Problem description | Find the line that holds "(207, 192) = (503, 103): orange" in the material below. Output that line and each one after it exactly, but not the pictures.

Source information |

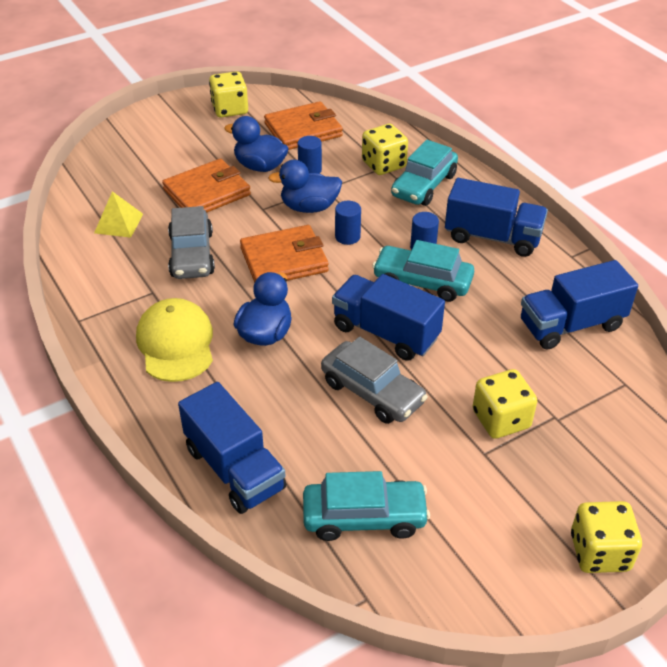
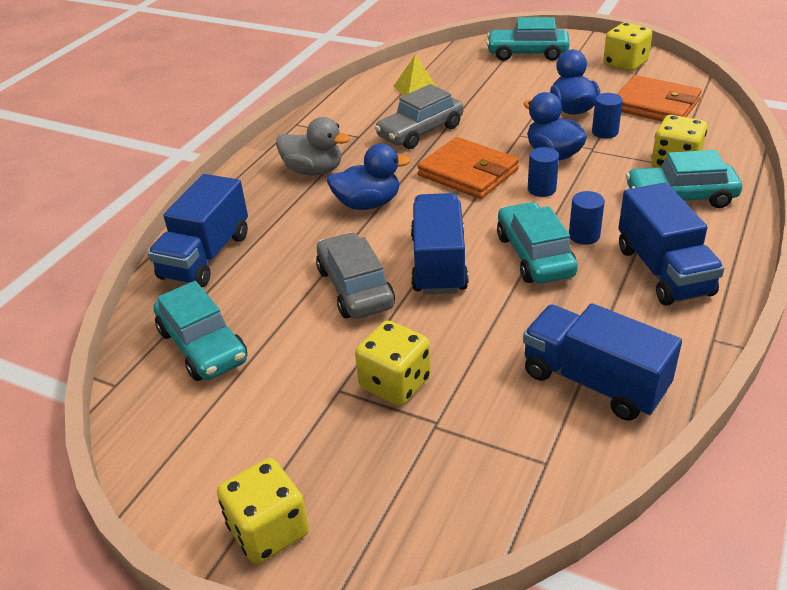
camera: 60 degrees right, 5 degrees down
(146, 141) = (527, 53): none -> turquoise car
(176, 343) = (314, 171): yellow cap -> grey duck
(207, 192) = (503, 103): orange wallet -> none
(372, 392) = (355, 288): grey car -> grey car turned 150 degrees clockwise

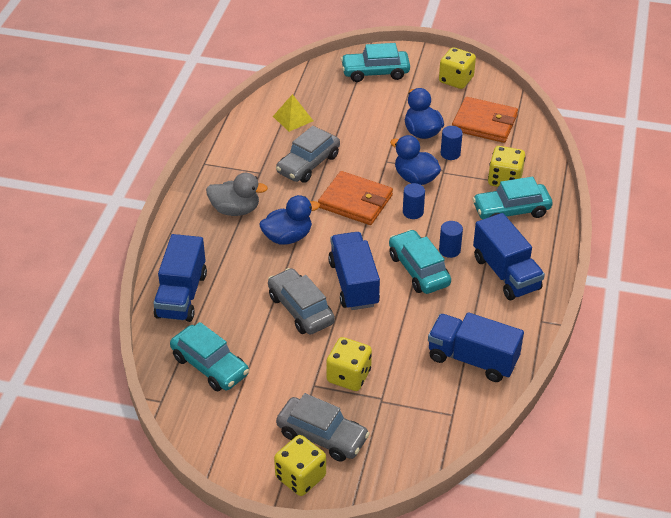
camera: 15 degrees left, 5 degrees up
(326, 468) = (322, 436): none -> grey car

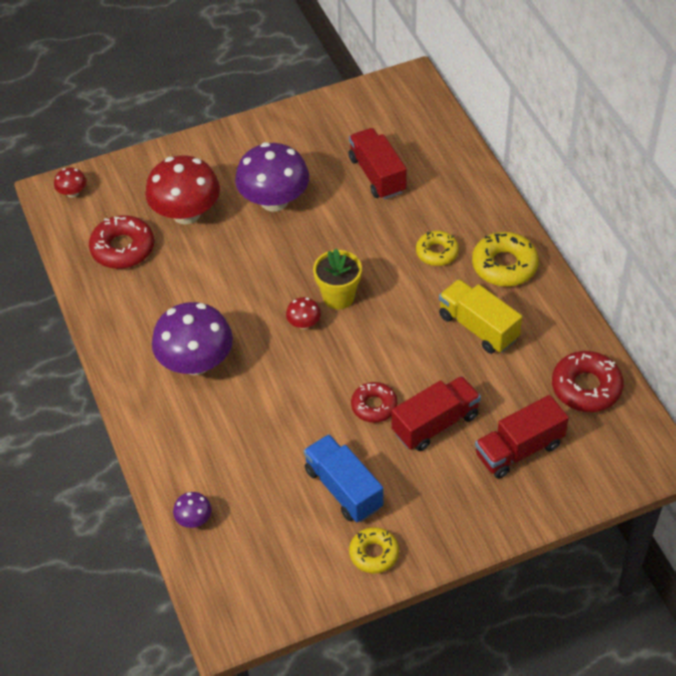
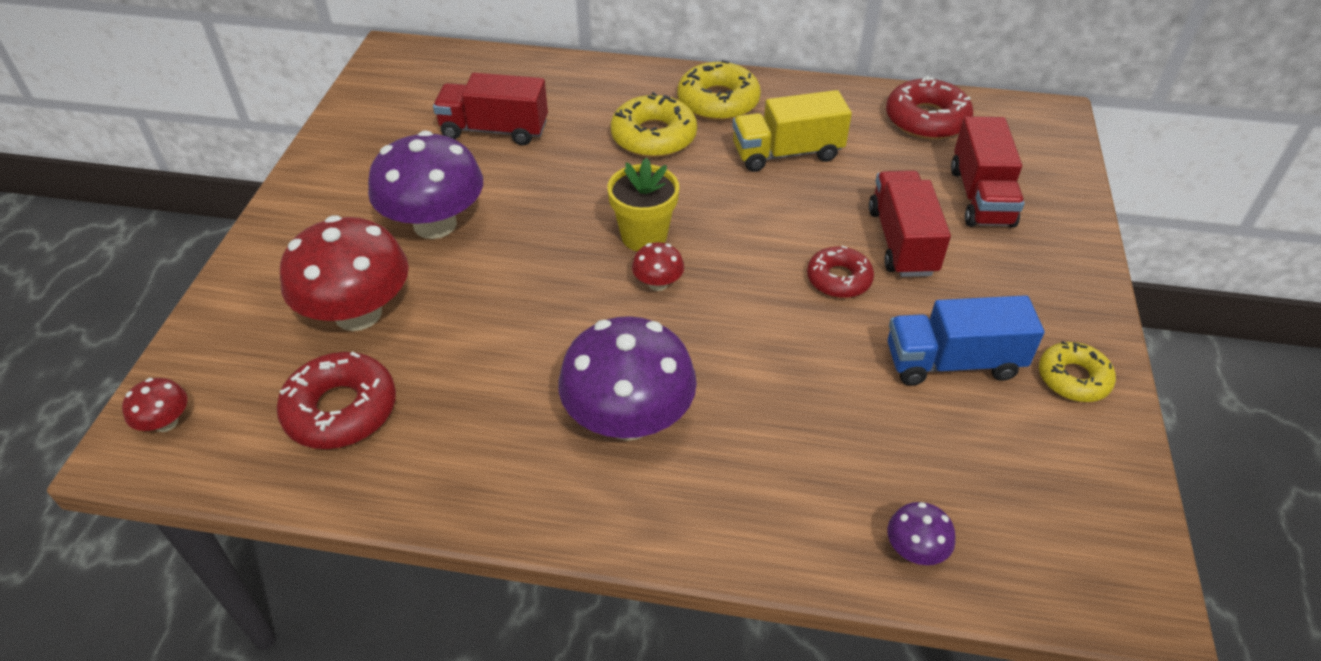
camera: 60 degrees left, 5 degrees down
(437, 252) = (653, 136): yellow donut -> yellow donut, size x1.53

Answer to the exercise |
(207, 192) = (503, 103): orange wallet -> none
(372, 392) = (355, 288): grey car -> grey car turned 150 degrees clockwise

camera: 15 degrees left, 5 degrees up
(326, 468) = (322, 436): none -> grey car

camera: 60 degrees left, 5 degrees down
(437, 252) = (653, 136): yellow donut -> yellow donut, size x1.53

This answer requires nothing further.